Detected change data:
——
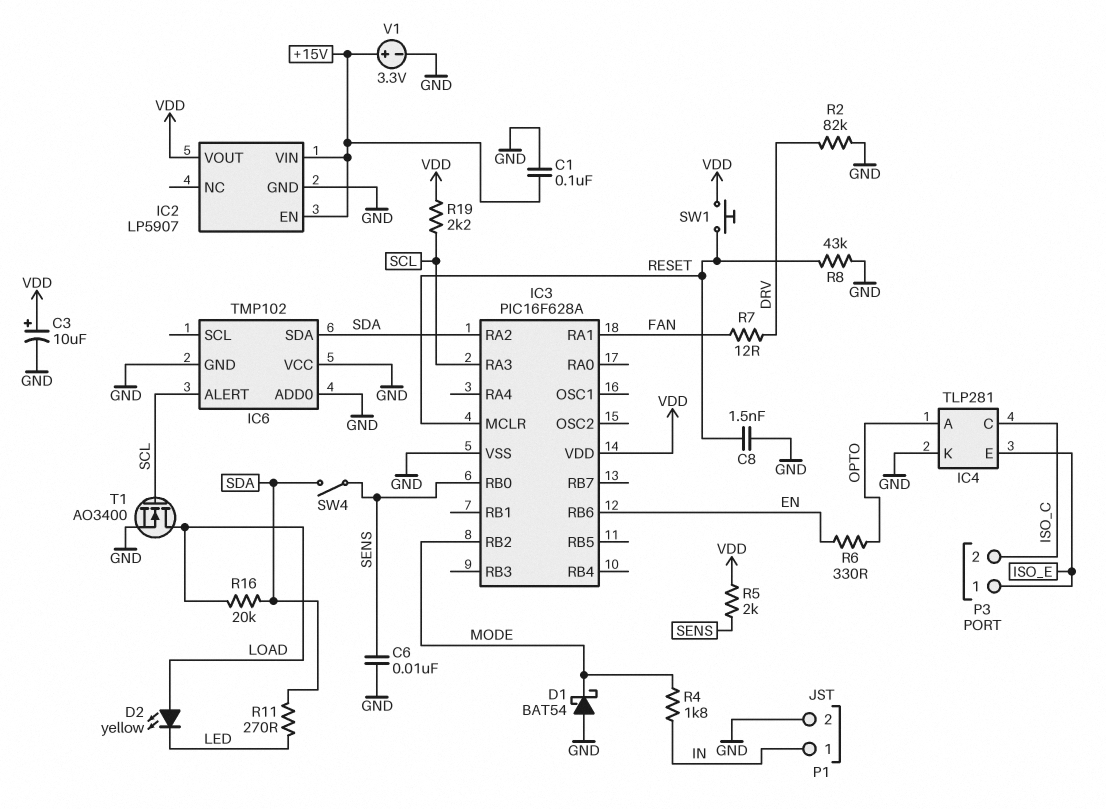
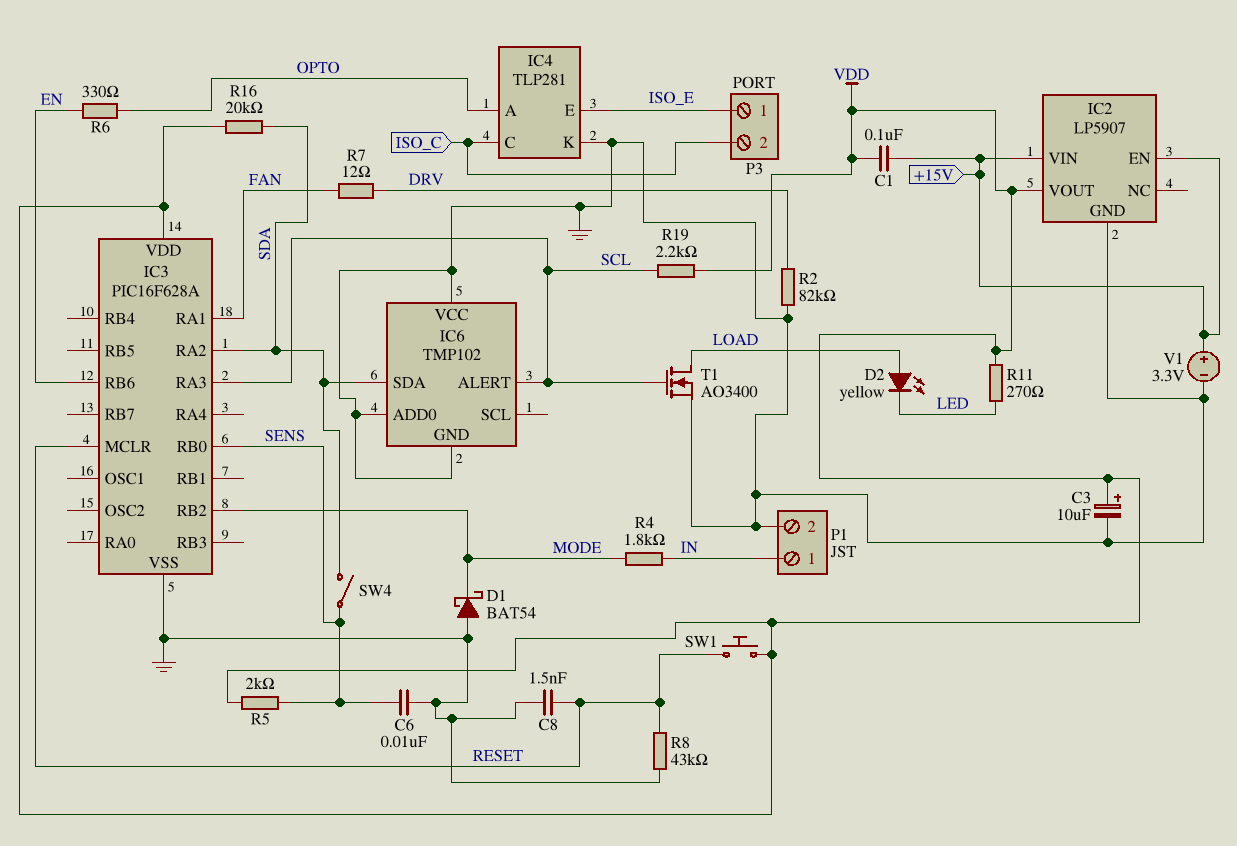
C1: 100nF (+15V, GND) -> 100nF (+15V, VDD)
R11: 270 (LED, SDA) -> 270 (LED, VDD)
R16: 20k (LOAD, SDA) -> 20k (SDA, VDD)

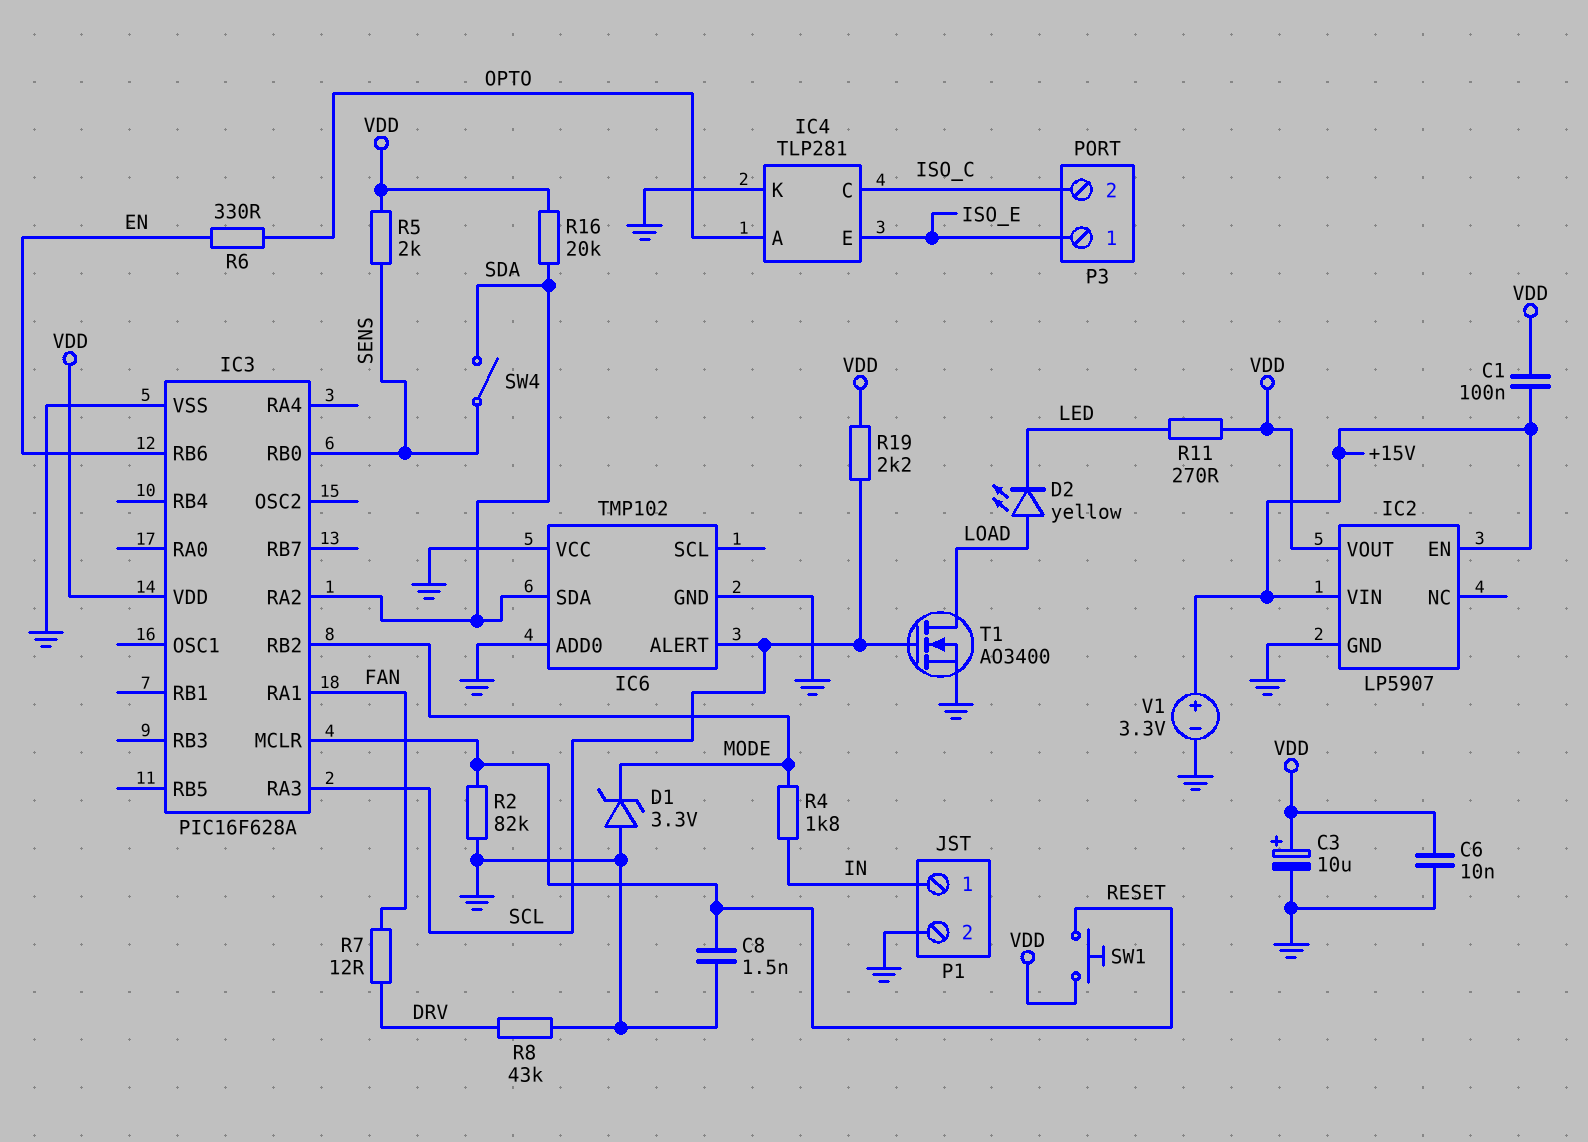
C6: 10nF (GND, SENS) -> 10nF (GND, VDD)
D1: schottky BAT54 (A GND, K MODE) -> zener 3.3V (A GND, K MODE)
R2: 82k (DRV, GND) -> 82k (GND, RESET)
R8: 43k (GND, RESET) -> 43k (DRV, GND)

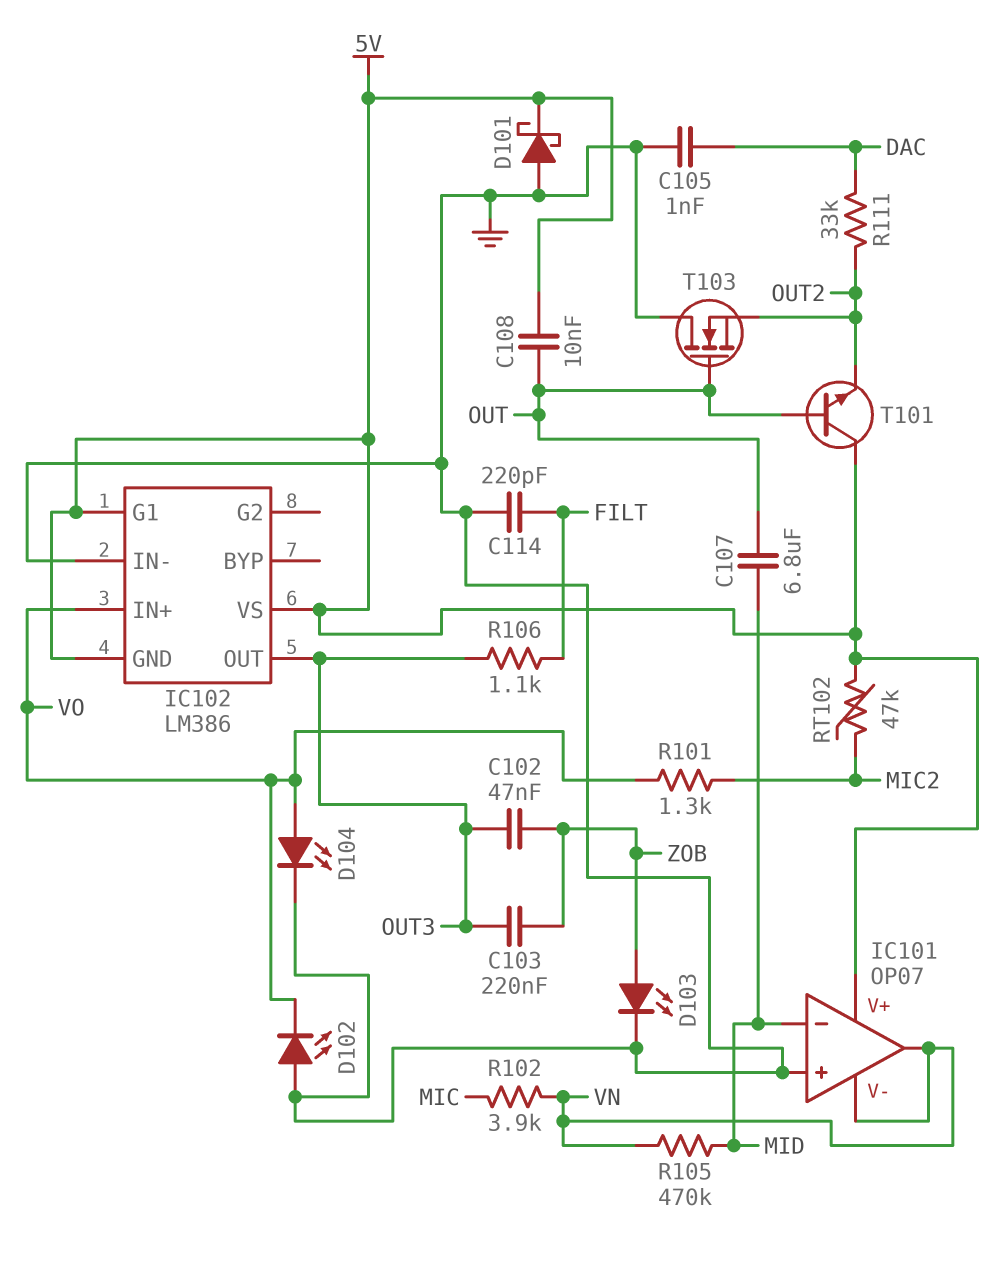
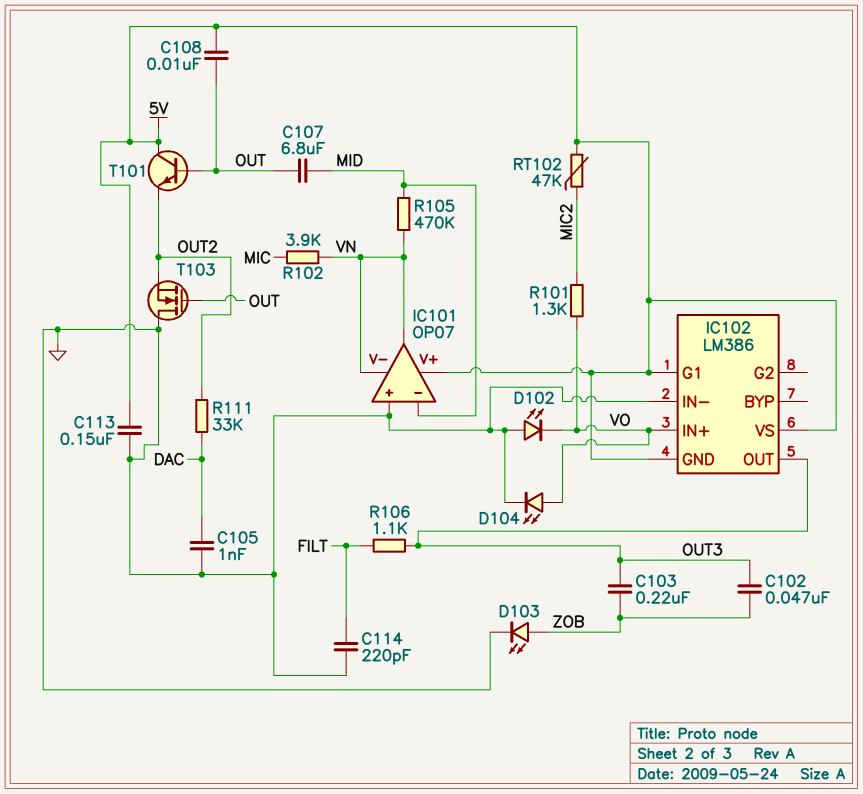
C113: none -> 150nF (5V, GND)
D101: schottky (A GND, K 5V) -> none

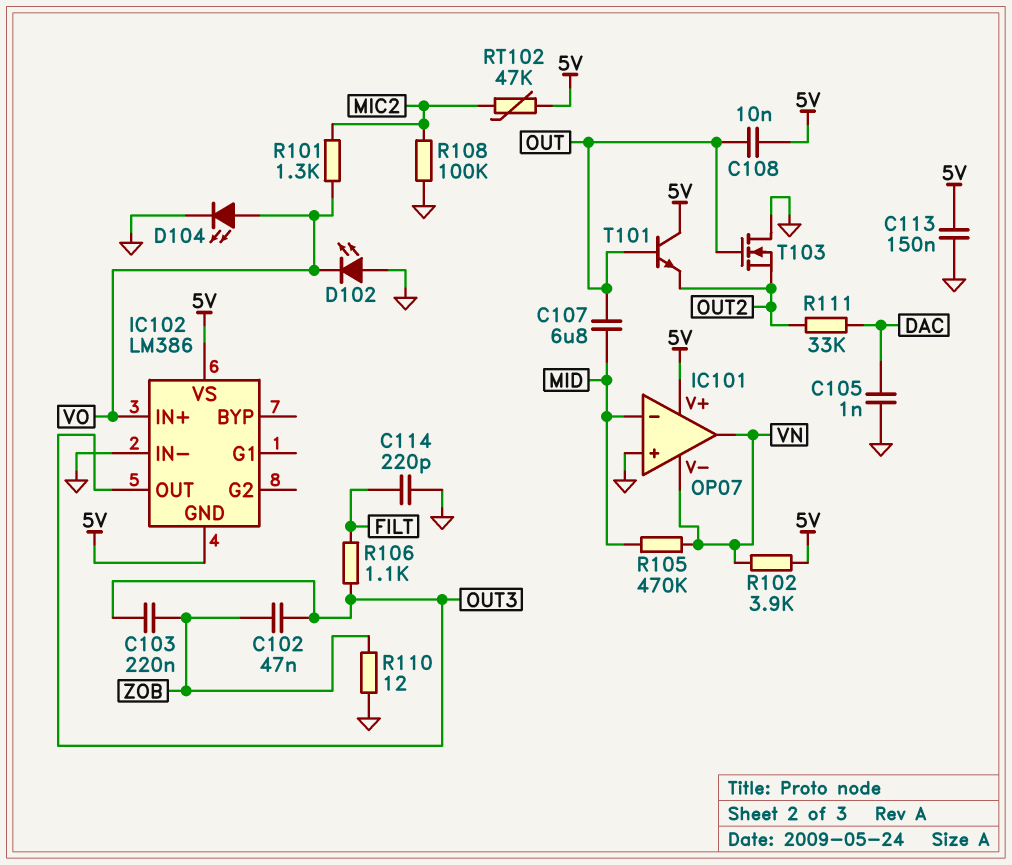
D103: LED (A ZOB, K GND) -> none
IC102 pin G1: 5V -> none
R102: 3.9k (MIC, VN) -> 3.9k (5V, VN)
R108: none -> 100k (GND, MIC2)
R110: none -> 12 (GND, ZOB)

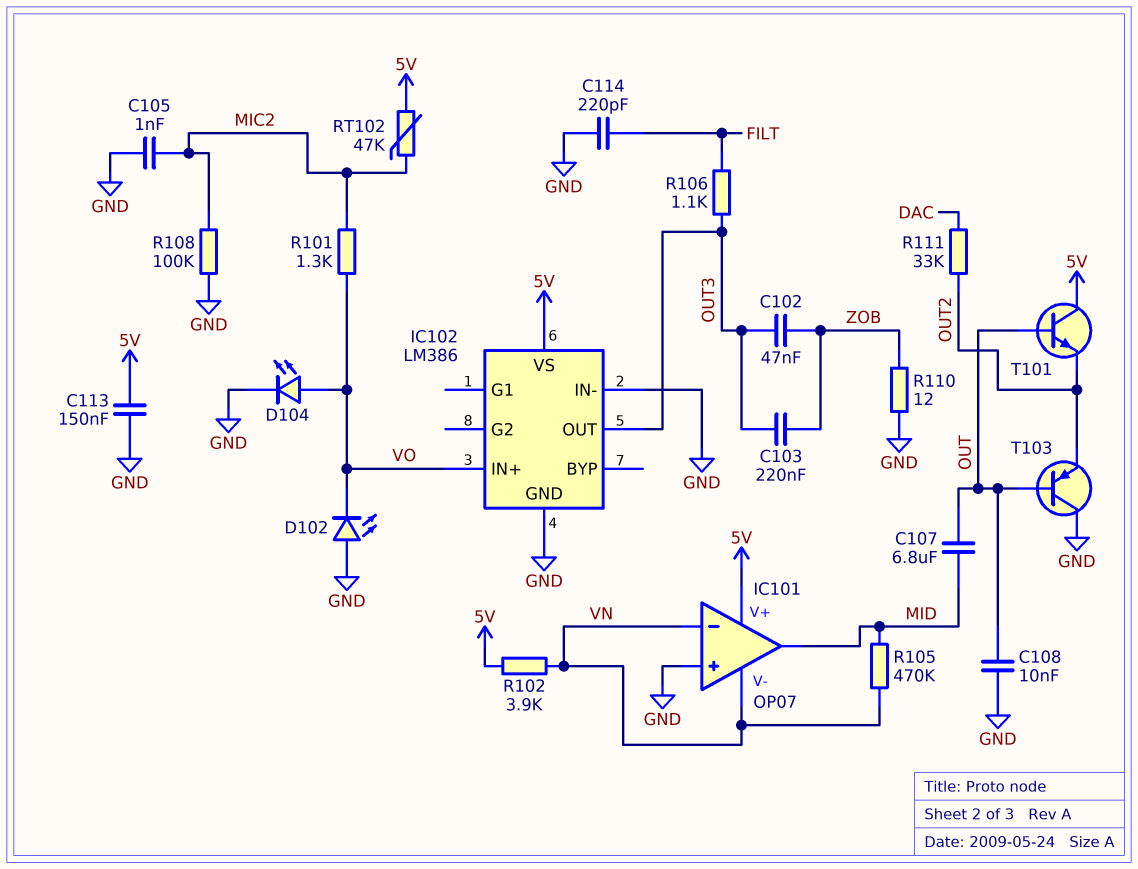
C105: 1nF (DAC, GND) -> 1nF (GND, MIC2)
C108: 10nF (5V, OUT) -> 10nF (GND, OUT)
IC101 pin in-: MID -> VN
IC101 pin out: VN -> MID
IC102 pin GND: 5V -> GND
T103: NMOS (G OUT, D GND, S OUT2) -> PNP (B OUT, C GND, E OUT2)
——
EXERCISE DETAILS:
Every line of the records above must reappear exactly, though the pictures must not.

YOUR SOLUTION:
C1: 100nF (+15V, GND) -> 100nF (+15V, VDD)
R11: 270 (LED, SDA) -> 270 (LED, VDD)
R16: 20k (LOAD, SDA) -> 20k (SDA, VDD)

C6: 10nF (GND, SENS) -> 10nF (GND, VDD)
D1: schottky BAT54 (A GND, K MODE) -> zener 3.3V (A GND, K MODE)
R2: 82k (DRV, GND) -> 82k (GND, RESET)
R8: 43k (GND, RESET) -> 43k (DRV, GND)

C113: none -> 150nF (5V, GND)
D101: schottky (A GND, K 5V) -> none

D103: LED (A ZOB, K GND) -> none
IC102 pin G1: 5V -> none
R102: 3.9k (MIC, VN) -> 3.9k (5V, VN)
R108: none -> 100k (GND, MIC2)
R110: none -> 12 (GND, ZOB)

C105: 1nF (DAC, GND) -> 1nF (GND, MIC2)
C108: 10nF (5V, OUT) -> 10nF (GND, OUT)
IC101 pin in-: MID -> VN
IC101 pin out: VN -> MID
IC102 pin GND: 5V -> GND
T103: NMOS (G OUT, D GND, S OUT2) -> PNP (B OUT, C GND, E OUT2)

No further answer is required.